● **THE TASK**:
Set the listing down exactly; no pictures.

● **SOURCE MATERIAL**:
Content starts

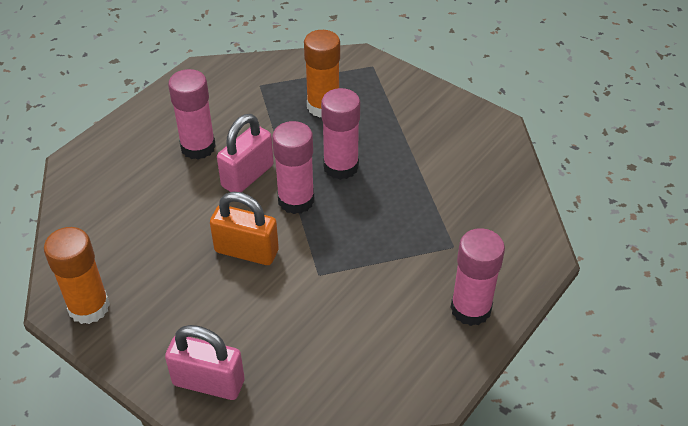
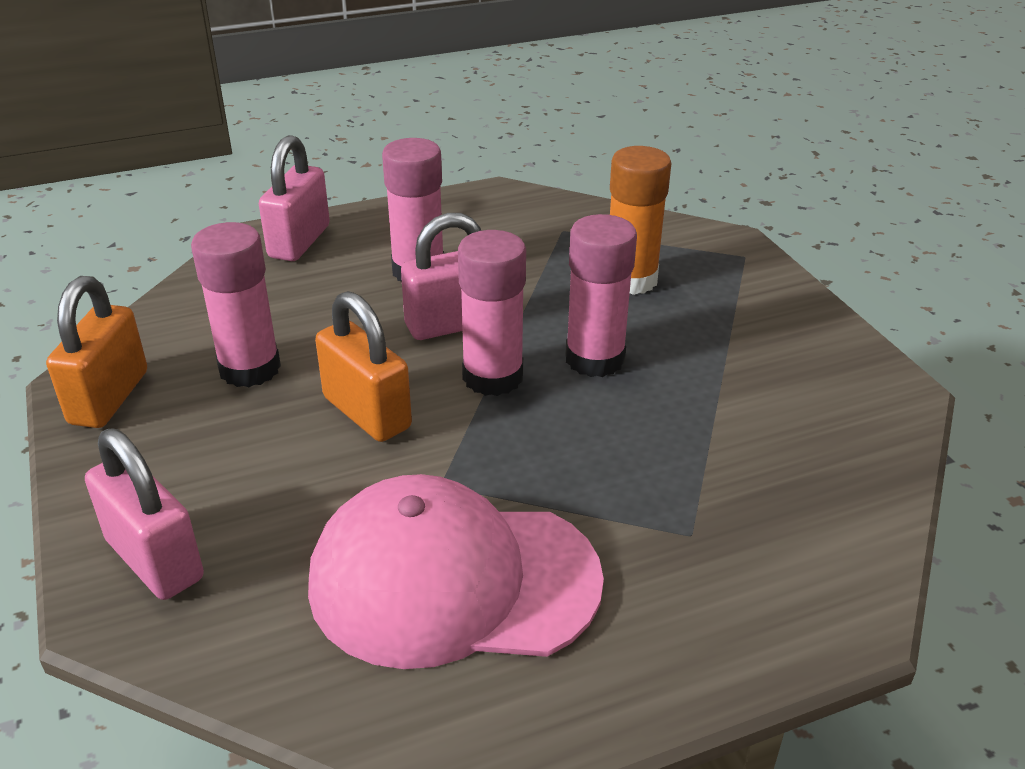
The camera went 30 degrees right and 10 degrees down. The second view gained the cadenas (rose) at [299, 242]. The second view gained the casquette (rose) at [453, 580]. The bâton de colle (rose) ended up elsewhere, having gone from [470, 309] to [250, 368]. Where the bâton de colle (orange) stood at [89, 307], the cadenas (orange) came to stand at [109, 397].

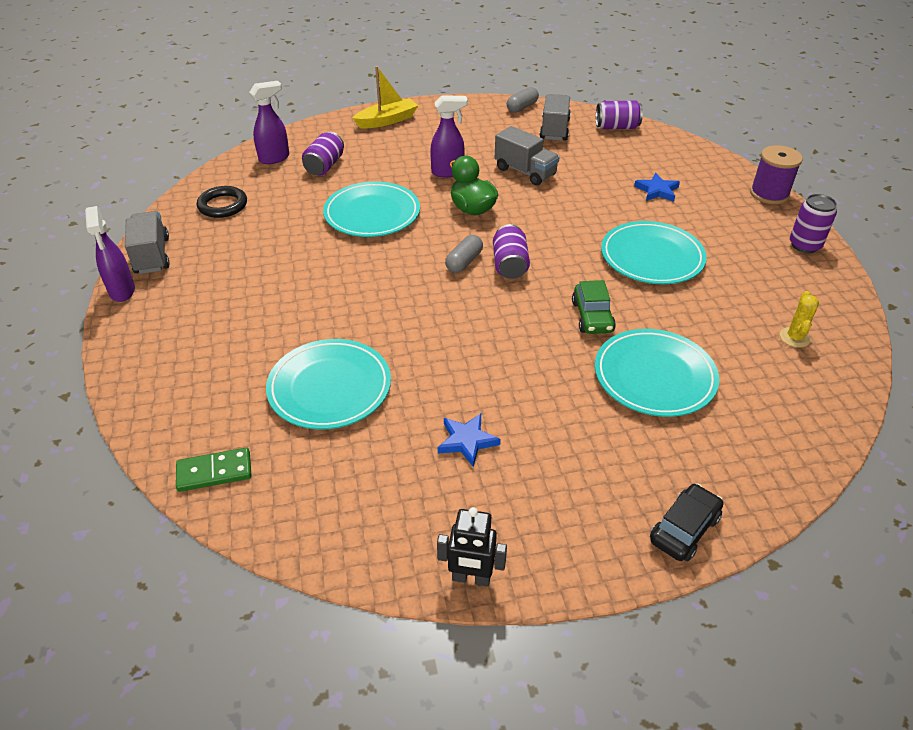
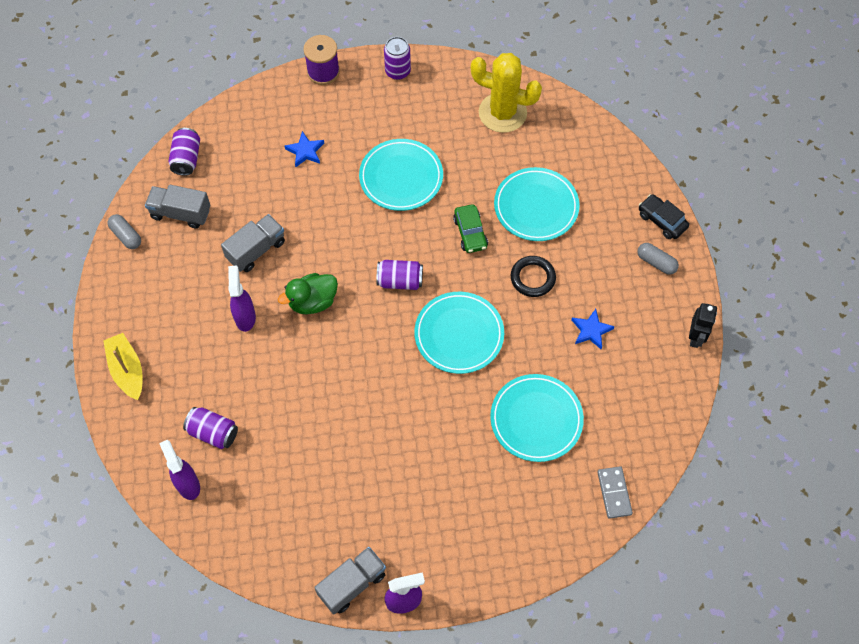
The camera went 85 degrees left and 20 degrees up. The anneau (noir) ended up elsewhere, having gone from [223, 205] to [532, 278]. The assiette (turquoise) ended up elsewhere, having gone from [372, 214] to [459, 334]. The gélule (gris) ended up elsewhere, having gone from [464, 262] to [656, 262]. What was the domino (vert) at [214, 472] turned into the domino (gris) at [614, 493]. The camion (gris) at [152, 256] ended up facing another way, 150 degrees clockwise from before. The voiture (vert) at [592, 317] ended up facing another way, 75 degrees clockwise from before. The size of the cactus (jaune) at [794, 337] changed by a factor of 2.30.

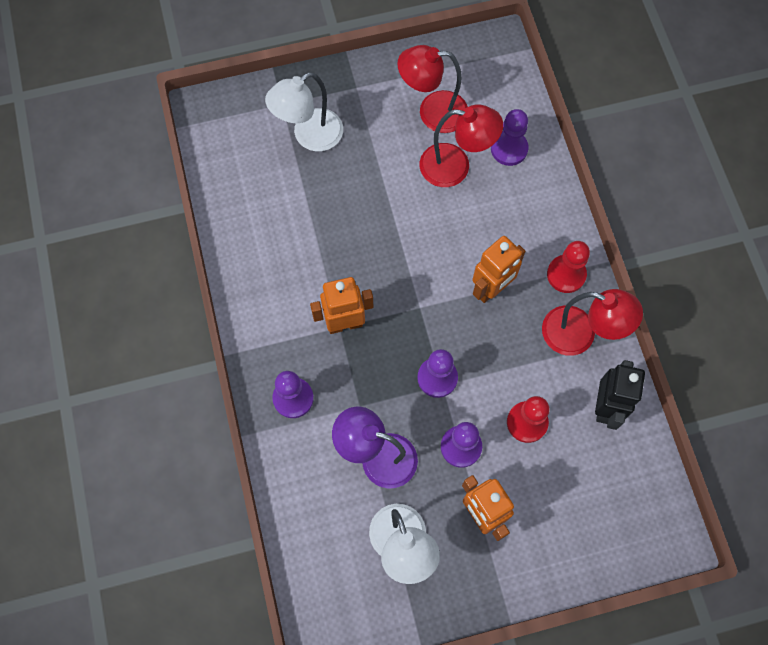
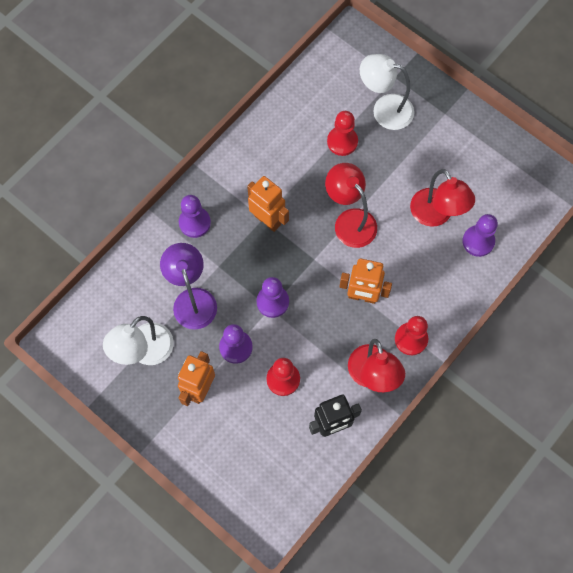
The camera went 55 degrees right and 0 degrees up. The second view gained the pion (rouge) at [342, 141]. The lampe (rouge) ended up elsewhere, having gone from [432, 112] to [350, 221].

Content ends

● **ANSWER TO THIS EXERCISE**:
The camera went 30 degrees right and 10 degrees down. The second view gained the cadenas (rose) at [299, 242]. The second view gained the casquette (rose) at [453, 580]. The bâton de colle (rose) ended up elsewhere, having gone from [470, 309] to [250, 368]. Where the bâton de colle (orange) stood at [89, 307], the cadenas (orange) came to stand at [109, 397].

The camera went 85 degrees left and 20 degrees up. The anneau (noir) ended up elsewhere, having gone from [223, 205] to [532, 278]. The assiette (turquoise) ended up elsewhere, having gone from [372, 214] to [459, 334]. The gélule (gris) ended up elsewhere, having gone from [464, 262] to [656, 262]. What was the domino (vert) at [214, 472] turned into the domino (gris) at [614, 493]. The camion (gris) at [152, 256] ended up facing another way, 150 degrees clockwise from before. The voiture (vert) at [592, 317] ended up facing another way, 75 degrees clockwise from before. The size of the cactus (jaune) at [794, 337] changed by a factor of 2.30.

The camera went 55 degrees right and 0 degrees up. The second view gained the pion (rouge) at [342, 141]. The lampe (rouge) ended up elsewhere, having gone from [432, 112] to [350, 221].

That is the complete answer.